- Exercise description: Copy exactly the line containing "orange box: 0 -> 3" and all lines after it, through the last line of the material below; omit everything before it.
BEGIN Material for the task
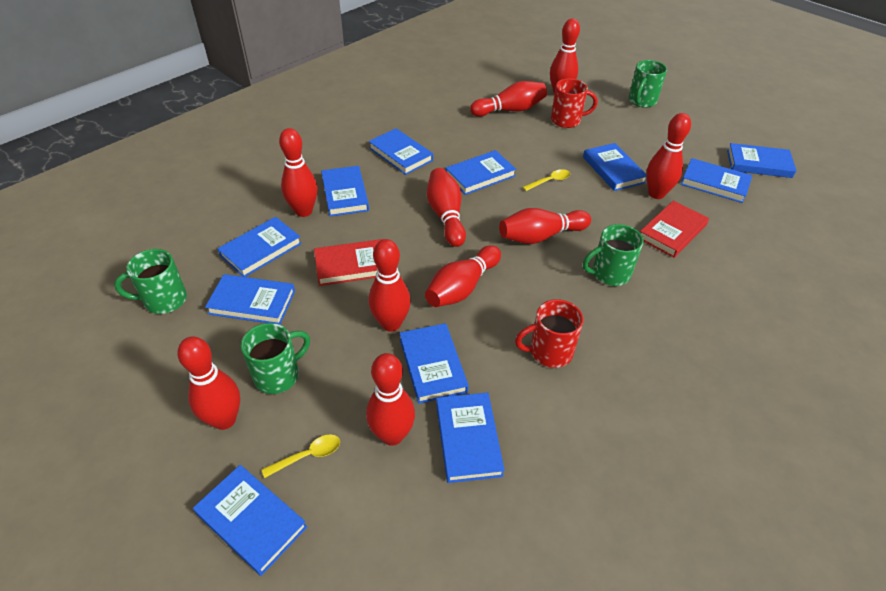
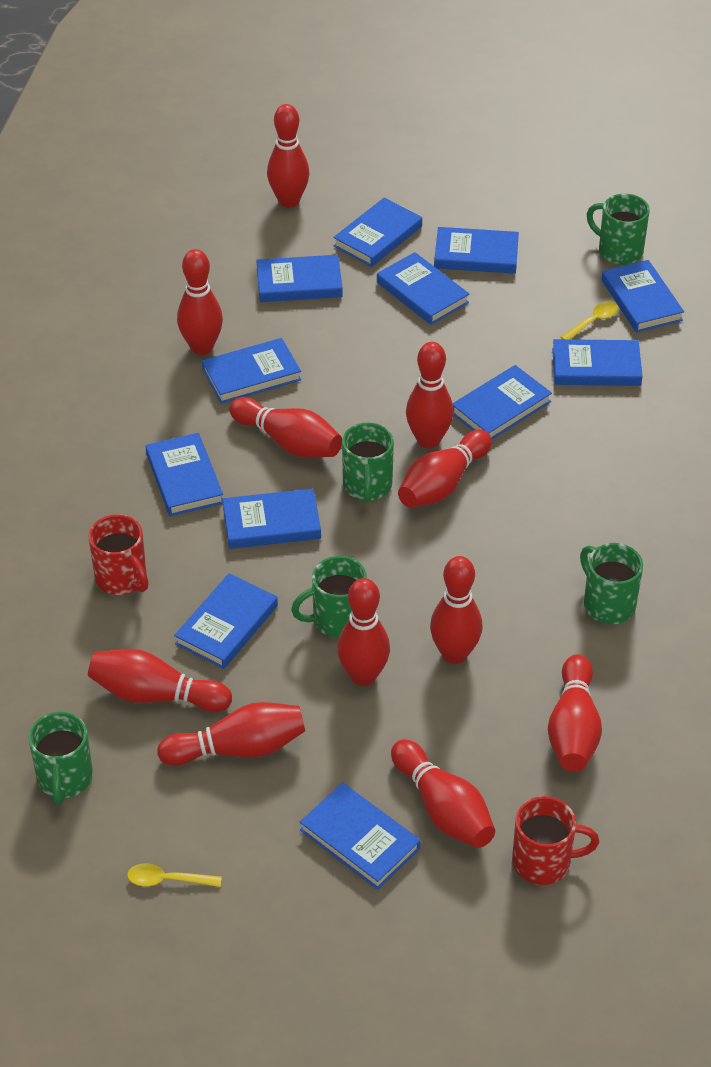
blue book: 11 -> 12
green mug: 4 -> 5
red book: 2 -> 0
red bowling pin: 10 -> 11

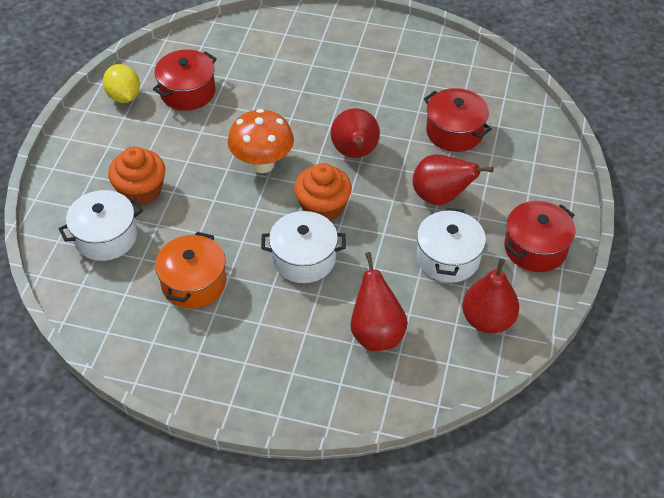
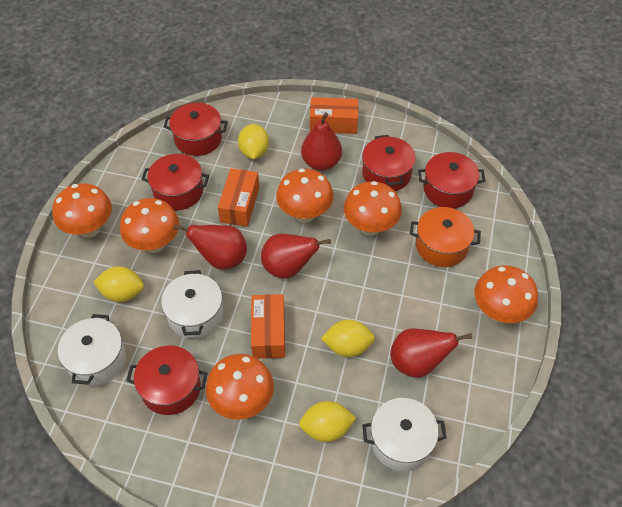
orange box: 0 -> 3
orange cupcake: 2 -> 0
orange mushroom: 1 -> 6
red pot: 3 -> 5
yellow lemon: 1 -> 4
END Material for the task
- Response below:
orange box: 0 -> 3
orange cupcake: 2 -> 0
orange mushroom: 1 -> 6
red pot: 3 -> 5
yellow lemon: 1 -> 4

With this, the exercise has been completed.